**Try it**. Print the data exactly as it is given, please.

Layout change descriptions
────

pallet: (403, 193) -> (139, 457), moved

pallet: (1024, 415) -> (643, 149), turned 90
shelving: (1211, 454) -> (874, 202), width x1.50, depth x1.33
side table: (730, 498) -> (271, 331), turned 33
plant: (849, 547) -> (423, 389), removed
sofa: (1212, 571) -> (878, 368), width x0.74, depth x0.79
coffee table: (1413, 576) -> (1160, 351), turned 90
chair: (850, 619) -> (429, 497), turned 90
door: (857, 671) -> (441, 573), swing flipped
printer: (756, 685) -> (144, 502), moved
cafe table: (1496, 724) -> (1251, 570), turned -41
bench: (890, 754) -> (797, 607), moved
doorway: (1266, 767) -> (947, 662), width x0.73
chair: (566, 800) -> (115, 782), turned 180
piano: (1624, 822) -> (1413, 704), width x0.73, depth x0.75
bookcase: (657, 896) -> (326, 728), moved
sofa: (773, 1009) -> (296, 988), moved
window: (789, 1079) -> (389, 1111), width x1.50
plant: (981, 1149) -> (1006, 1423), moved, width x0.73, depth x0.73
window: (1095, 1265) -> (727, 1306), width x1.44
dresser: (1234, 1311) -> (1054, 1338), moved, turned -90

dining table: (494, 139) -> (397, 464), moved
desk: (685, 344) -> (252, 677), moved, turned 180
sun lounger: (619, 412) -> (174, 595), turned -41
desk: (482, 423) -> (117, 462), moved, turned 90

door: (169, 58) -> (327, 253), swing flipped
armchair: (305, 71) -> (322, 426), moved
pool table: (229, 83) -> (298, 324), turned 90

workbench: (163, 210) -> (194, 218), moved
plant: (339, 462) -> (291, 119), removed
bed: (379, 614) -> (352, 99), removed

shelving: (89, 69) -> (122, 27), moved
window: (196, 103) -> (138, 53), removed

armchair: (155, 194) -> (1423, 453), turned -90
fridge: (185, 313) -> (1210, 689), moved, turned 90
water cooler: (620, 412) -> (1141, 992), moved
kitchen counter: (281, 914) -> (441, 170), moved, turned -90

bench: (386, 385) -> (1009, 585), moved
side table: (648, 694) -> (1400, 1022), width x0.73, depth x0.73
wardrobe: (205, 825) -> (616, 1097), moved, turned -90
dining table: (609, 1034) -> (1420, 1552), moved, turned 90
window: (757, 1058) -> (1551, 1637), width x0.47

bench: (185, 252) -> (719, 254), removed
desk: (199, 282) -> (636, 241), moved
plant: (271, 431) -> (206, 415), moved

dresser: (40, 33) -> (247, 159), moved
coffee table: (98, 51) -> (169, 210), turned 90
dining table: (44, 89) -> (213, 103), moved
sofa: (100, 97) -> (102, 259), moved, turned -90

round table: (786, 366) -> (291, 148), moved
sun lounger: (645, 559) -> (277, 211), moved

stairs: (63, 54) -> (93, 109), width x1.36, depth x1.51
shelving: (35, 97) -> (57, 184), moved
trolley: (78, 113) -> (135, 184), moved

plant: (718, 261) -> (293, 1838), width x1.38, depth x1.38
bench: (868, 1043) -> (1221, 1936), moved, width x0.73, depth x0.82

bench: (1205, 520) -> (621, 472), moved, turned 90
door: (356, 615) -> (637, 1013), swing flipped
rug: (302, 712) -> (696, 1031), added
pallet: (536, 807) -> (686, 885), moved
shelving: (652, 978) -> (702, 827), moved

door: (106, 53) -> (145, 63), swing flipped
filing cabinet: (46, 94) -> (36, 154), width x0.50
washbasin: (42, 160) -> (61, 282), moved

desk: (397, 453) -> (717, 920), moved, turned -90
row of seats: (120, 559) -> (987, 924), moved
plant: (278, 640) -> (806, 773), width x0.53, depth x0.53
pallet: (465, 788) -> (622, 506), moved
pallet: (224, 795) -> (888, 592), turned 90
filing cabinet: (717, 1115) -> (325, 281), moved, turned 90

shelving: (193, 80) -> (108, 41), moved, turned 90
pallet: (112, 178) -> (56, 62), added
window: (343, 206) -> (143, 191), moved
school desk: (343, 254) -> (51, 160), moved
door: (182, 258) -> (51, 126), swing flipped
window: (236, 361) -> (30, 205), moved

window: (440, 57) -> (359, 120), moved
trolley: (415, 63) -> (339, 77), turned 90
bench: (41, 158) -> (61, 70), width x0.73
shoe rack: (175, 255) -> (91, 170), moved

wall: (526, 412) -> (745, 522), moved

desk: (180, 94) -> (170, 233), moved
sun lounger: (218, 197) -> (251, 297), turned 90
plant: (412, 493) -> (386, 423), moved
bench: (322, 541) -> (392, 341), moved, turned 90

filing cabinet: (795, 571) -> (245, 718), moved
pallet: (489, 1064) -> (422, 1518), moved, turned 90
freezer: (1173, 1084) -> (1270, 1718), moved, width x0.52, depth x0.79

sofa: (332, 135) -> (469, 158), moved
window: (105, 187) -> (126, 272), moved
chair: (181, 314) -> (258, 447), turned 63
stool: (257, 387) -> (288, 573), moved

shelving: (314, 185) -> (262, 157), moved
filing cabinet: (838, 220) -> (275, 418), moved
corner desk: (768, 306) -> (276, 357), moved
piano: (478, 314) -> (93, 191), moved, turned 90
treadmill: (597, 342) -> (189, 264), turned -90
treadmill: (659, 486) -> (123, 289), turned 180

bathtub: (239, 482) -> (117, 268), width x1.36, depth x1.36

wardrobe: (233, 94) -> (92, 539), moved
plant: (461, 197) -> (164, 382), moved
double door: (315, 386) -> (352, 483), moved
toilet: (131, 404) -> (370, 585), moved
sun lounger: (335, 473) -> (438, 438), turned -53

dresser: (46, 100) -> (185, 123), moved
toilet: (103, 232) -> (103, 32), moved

────

**Written reply**.
pallet: (403, 193) -> (139, 457), moved

pallet: (1024, 415) -> (643, 149), turned 90
shelving: (1211, 454) -> (874, 202), width x1.50, depth x1.33
side table: (730, 498) -> (271, 331), turned 33
plant: (849, 547) -> (423, 389), removed
sofa: (1212, 571) -> (878, 368), width x0.74, depth x0.79
coffee table: (1413, 576) -> (1160, 351), turned 90
chair: (850, 619) -> (429, 497), turned 90
door: (857, 671) -> (441, 573), swing flipped
printer: (756, 685) -> (144, 502), moved
cafe table: (1496, 724) -> (1251, 570), turned -41
bench: (890, 754) -> (797, 607), moved
doorway: (1266, 767) -> (947, 662), width x0.73
chair: (566, 800) -> (115, 782), turned 180
piano: (1624, 822) -> (1413, 704), width x0.73, depth x0.75
bookcase: (657, 896) -> (326, 728), moved
sofa: (773, 1009) -> (296, 988), moved
window: (789, 1079) -> (389, 1111), width x1.50
plant: (981, 1149) -> (1006, 1423), moved, width x0.73, depth x0.73
window: (1095, 1265) -> (727, 1306), width x1.44
dresser: (1234, 1311) -> (1054, 1338), moved, turned -90

dining table: (494, 139) -> (397, 464), moved
desk: (685, 344) -> (252, 677), moved, turned 180
sun lounger: (619, 412) -> (174, 595), turned -41
desk: (482, 423) -> (117, 462), moved, turned 90

door: (169, 58) -> (327, 253), swing flipped
armchair: (305, 71) -> (322, 426), moved
pool table: (229, 83) -> (298, 324), turned 90

workbench: (163, 210) -> (194, 218), moved
plant: (339, 462) -> (291, 119), removed
bed: (379, 614) -> (352, 99), removed

shelving: (89, 69) -> (122, 27), moved
window: (196, 103) -> (138, 53), removed

armchair: (155, 194) -> (1423, 453), turned -90
fridge: (185, 313) -> (1210, 689), moved, turned 90
water cooler: (620, 412) -> (1141, 992), moved
kitchen counter: (281, 914) -> (441, 170), moved, turned -90

bench: (386, 385) -> (1009, 585), moved
side table: (648, 694) -> (1400, 1022), width x0.73, depth x0.73
wardrobe: (205, 825) -> (616, 1097), moved, turned -90
dining table: (609, 1034) -> (1420, 1552), moved, turned 90
window: (757, 1058) -> (1551, 1637), width x0.47

bench: (185, 252) -> (719, 254), removed
desk: (199, 282) -> (636, 241), moved
plant: (271, 431) -> (206, 415), moved

dresser: (40, 33) -> (247, 159), moved
coffee table: (98, 51) -> (169, 210), turned 90
dining table: (44, 89) -> (213, 103), moved
sofa: (100, 97) -> (102, 259), moved, turned -90

round table: (786, 366) -> (291, 148), moved
sun lounger: (645, 559) -> (277, 211), moved

stairs: (63, 54) -> (93, 109), width x1.36, depth x1.51
shelving: (35, 97) -> (57, 184), moved
trolley: (78, 113) -> (135, 184), moved

plant: (718, 261) -> (293, 1838), width x1.38, depth x1.38
bench: (868, 1043) -> (1221, 1936), moved, width x0.73, depth x0.82

bench: (1205, 520) -> (621, 472), moved, turned 90
door: (356, 615) -> (637, 1013), swing flipped
rug: (302, 712) -> (696, 1031), added
pallet: (536, 807) -> (686, 885), moved
shelving: (652, 978) -> (702, 827), moved

door: (106, 53) -> (145, 63), swing flipped
filing cabinet: (46, 94) -> (36, 154), width x0.50
washbasin: (42, 160) -> (61, 282), moved

desk: (397, 453) -> (717, 920), moved, turned -90
row of seats: (120, 559) -> (987, 924), moved
plant: (278, 640) -> (806, 773), width x0.53, depth x0.53
pallet: (465, 788) -> (622, 506), moved
pallet: (224, 795) -> (888, 592), turned 90
filing cabinet: (717, 1115) -> (325, 281), moved, turned 90

shelving: (193, 80) -> (108, 41), moved, turned 90
pallet: (112, 178) -> (56, 62), added
window: (343, 206) -> (143, 191), moved
school desk: (343, 254) -> (51, 160), moved
door: (182, 258) -> (51, 126), swing flipped
window: (236, 361) -> (30, 205), moved

window: (440, 57) -> (359, 120), moved
trolley: (415, 63) -> (339, 77), turned 90
bench: (41, 158) -> (61, 70), width x0.73
shoe rack: (175, 255) -> (91, 170), moved

wall: (526, 412) -> (745, 522), moved

desk: (180, 94) -> (170, 233), moved
sun lounger: (218, 197) -> (251, 297), turned 90
plant: (412, 493) -> (386, 423), moved
bench: (322, 541) -> (392, 341), moved, turned 90

filing cabinet: (795, 571) -> (245, 718), moved
pallet: (489, 1064) -> (422, 1518), moved, turned 90
freezer: (1173, 1084) -> (1270, 1718), moved, width x0.52, depth x0.79

sofa: (332, 135) -> (469, 158), moved
window: (105, 187) -> (126, 272), moved
chair: (181, 314) -> (258, 447), turned 63
stool: (257, 387) -> (288, 573), moved

shelving: (314, 185) -> (262, 157), moved
filing cabinet: (838, 220) -> (275, 418), moved
corner desk: (768, 306) -> (276, 357), moved
piano: (478, 314) -> (93, 191), moved, turned 90
treadmill: (597, 342) -> (189, 264), turned -90
treadmill: (659, 486) -> (123, 289), turned 180

bathtub: (239, 482) -> (117, 268), width x1.36, depth x1.36

wardrobe: (233, 94) -> (92, 539), moved
plant: (461, 197) -> (164, 382), moved
double door: (315, 386) -> (352, 483), moved
toilet: (131, 404) -> (370, 585), moved
sun lounger: (335, 473) -> (438, 438), turned -53

dresser: (46, 100) -> (185, 123), moved
toilet: (103, 232) -> (103, 32), moved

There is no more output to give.